*** SOURCE MATERIAL Section Begins ***

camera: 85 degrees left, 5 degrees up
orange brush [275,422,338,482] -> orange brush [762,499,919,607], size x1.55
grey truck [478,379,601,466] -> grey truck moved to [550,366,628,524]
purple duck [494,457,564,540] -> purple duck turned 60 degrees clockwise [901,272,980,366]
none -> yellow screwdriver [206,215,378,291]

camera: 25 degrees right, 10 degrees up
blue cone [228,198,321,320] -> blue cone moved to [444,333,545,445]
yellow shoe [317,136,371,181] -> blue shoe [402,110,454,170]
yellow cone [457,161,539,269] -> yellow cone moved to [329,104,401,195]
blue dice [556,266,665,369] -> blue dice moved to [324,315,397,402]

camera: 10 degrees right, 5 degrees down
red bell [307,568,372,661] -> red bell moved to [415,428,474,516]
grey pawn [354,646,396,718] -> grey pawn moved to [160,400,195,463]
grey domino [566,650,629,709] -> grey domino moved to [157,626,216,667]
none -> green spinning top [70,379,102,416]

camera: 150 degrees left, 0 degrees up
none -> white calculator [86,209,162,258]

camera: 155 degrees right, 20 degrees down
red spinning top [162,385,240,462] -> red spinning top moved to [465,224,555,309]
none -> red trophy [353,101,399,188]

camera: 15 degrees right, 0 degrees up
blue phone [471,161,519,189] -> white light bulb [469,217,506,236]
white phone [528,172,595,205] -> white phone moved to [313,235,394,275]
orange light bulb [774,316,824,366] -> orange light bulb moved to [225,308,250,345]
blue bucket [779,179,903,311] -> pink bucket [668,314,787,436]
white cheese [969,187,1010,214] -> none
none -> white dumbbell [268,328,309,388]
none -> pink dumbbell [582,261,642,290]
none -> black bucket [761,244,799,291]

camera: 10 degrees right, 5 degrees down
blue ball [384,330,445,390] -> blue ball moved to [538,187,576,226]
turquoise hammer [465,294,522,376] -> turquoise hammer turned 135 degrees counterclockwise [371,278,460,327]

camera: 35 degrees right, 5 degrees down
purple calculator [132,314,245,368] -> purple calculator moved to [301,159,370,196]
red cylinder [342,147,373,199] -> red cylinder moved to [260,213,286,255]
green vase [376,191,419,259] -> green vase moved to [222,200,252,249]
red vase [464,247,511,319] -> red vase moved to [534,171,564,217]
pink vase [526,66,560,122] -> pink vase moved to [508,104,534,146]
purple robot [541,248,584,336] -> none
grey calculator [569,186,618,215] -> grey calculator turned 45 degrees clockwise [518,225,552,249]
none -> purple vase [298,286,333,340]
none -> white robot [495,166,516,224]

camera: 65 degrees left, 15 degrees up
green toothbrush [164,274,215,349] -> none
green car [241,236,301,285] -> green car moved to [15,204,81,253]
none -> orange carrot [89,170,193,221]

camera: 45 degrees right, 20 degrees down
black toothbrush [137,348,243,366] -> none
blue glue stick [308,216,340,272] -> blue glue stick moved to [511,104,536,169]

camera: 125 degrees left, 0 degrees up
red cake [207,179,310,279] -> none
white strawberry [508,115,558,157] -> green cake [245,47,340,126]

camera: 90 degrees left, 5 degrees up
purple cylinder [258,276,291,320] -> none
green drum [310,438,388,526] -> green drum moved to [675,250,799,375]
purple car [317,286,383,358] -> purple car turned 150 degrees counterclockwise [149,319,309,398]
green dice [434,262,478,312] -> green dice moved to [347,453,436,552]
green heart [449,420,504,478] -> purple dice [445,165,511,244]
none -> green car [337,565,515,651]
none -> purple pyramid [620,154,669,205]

*** SOURCE MATERIAL Section Ends ***

## PROBLEM REQUIREMENTS
In the records above, locate every line with the string "pink" and copy it.

## SOLUTION FOR THIS TASK
blue bucket [779,179,903,311] -> pink bucket [668,314,787,436]
none -> pink dumbbell [582,261,642,290]
pink vase [526,66,560,122] -> pink vase moved to [508,104,534,146]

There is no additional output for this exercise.